▶ What is needed
Take every line from the listing below that contains "garnek".

▶ Supplied information

↓↓↓

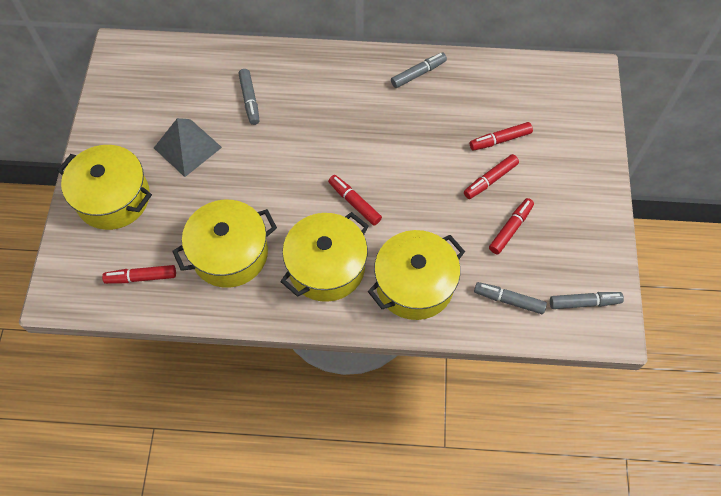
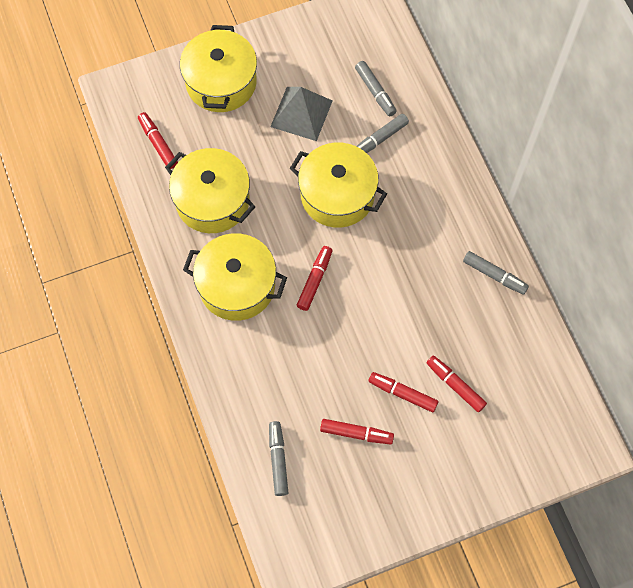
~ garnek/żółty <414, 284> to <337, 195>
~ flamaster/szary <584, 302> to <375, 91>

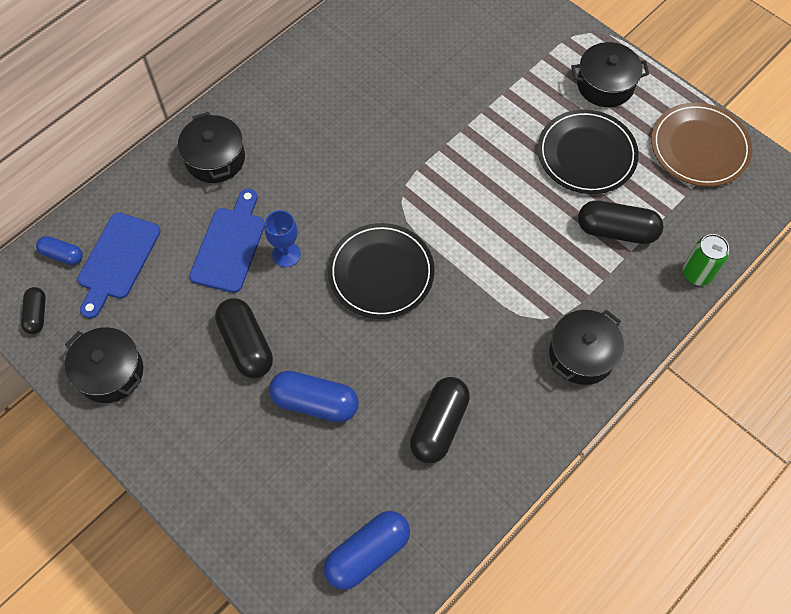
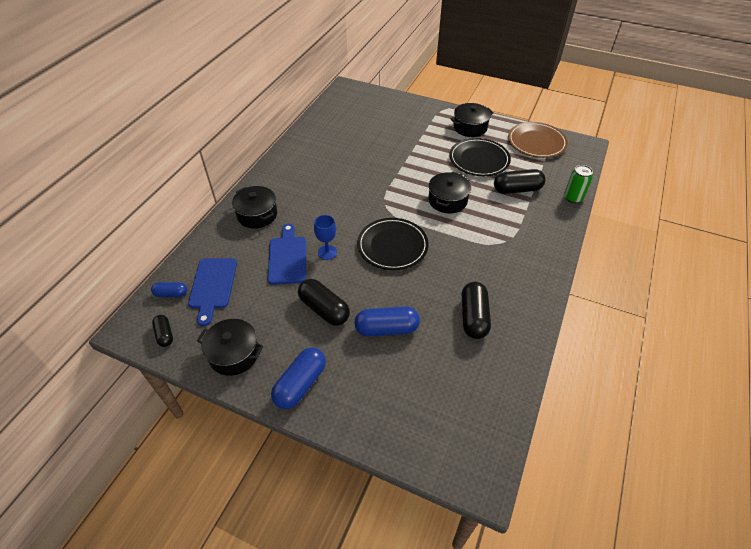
~ kapsułka/niebieski <367, 553> to <300, 384>
~ garnek/czarny <581, 354> to <447, 200>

↑↑↑

▶ Answer to the exercise
~ garnek/żółty <414, 284> to <337, 195>
~ garnek/czarny <581, 354> to <447, 200>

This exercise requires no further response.